### Your instructions
From the records below, transcribe exactly the lines that begin at the line with "J201 pin 1: GND -> +5V" and end at the line with "R205: 330k (GND, SIG4) -> none", both included.

** Opening Data shown block **

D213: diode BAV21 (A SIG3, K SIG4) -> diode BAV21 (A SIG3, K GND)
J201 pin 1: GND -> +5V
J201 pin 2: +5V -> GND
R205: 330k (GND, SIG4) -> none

** Closing Data shown block **
** Opening Data shown block **

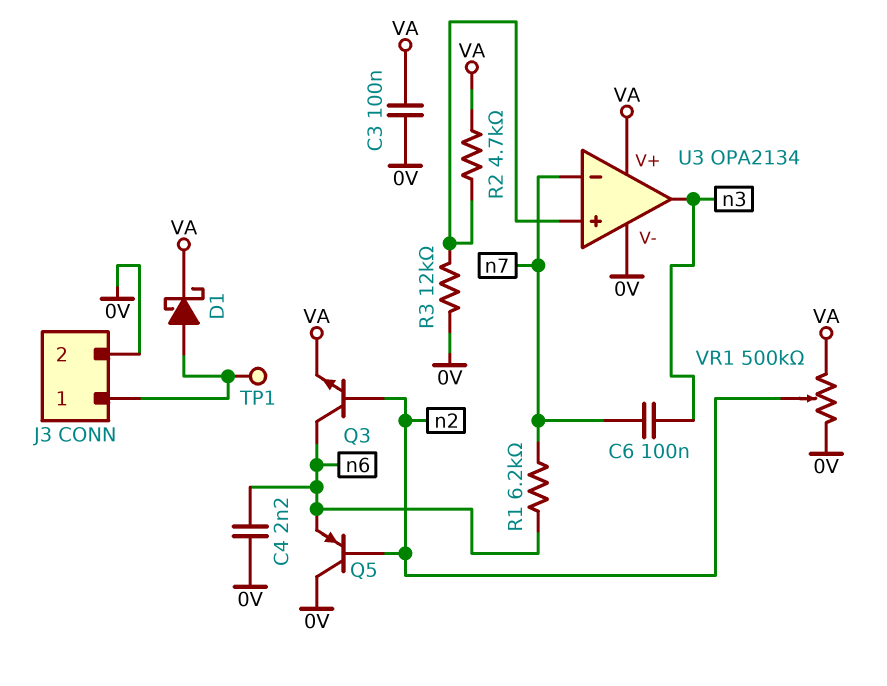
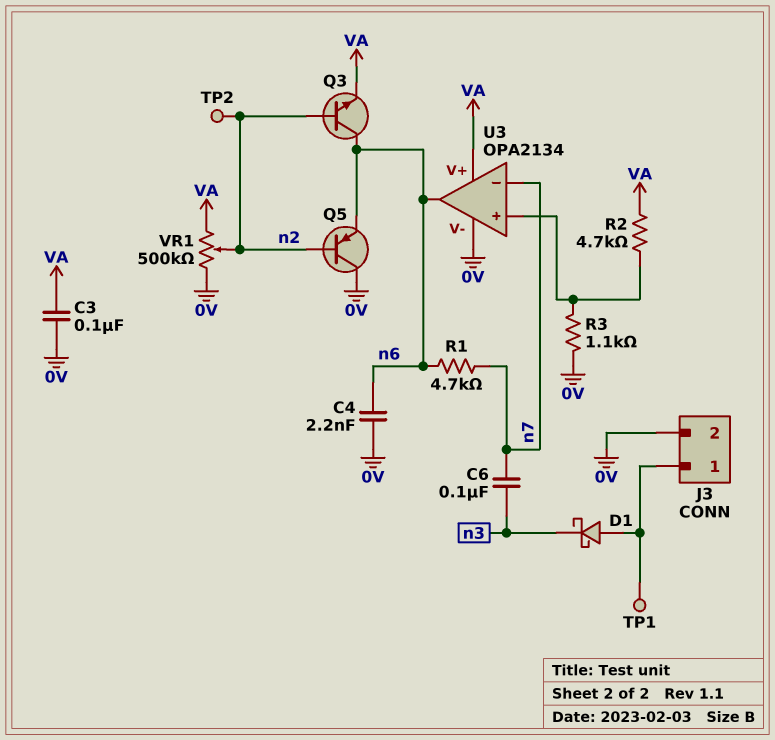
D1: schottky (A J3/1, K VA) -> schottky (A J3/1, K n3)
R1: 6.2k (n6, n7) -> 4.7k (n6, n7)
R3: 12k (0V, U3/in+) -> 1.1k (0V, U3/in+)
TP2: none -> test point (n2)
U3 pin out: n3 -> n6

** Closing Data shown block **
** Opening Data shown block **

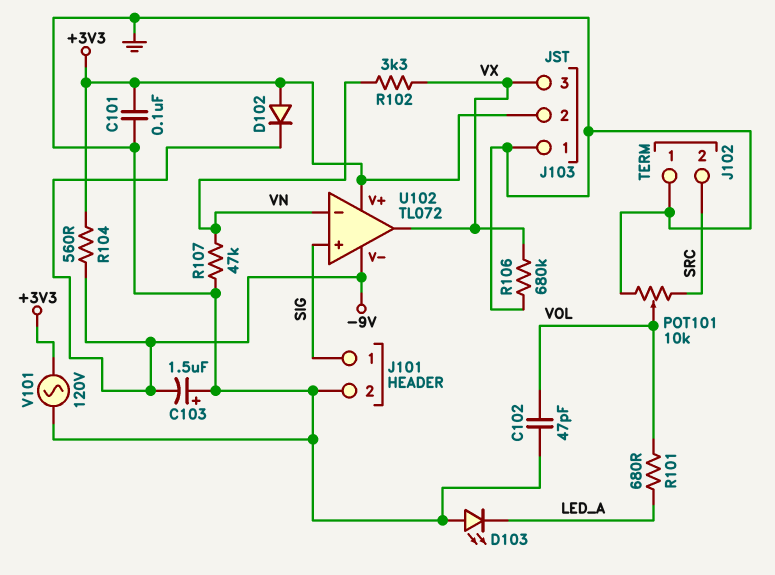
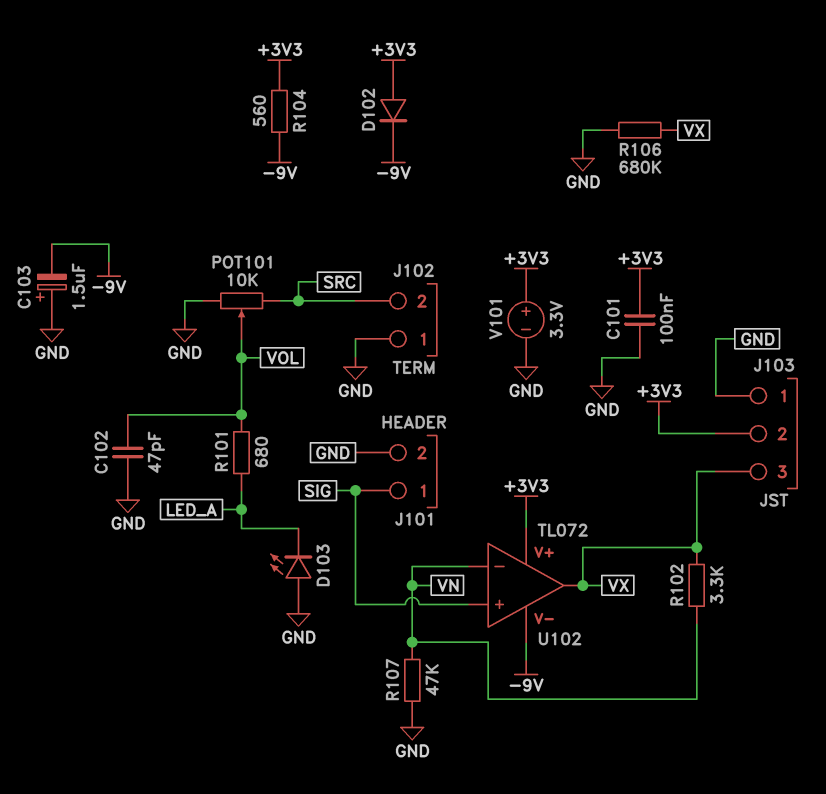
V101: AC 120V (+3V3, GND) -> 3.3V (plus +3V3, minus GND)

** Closing Data shown block **

### Written response
J201 pin 1: GND -> +5V
J201 pin 2: +5V -> GND
R205: 330k (GND, SIG4) -> none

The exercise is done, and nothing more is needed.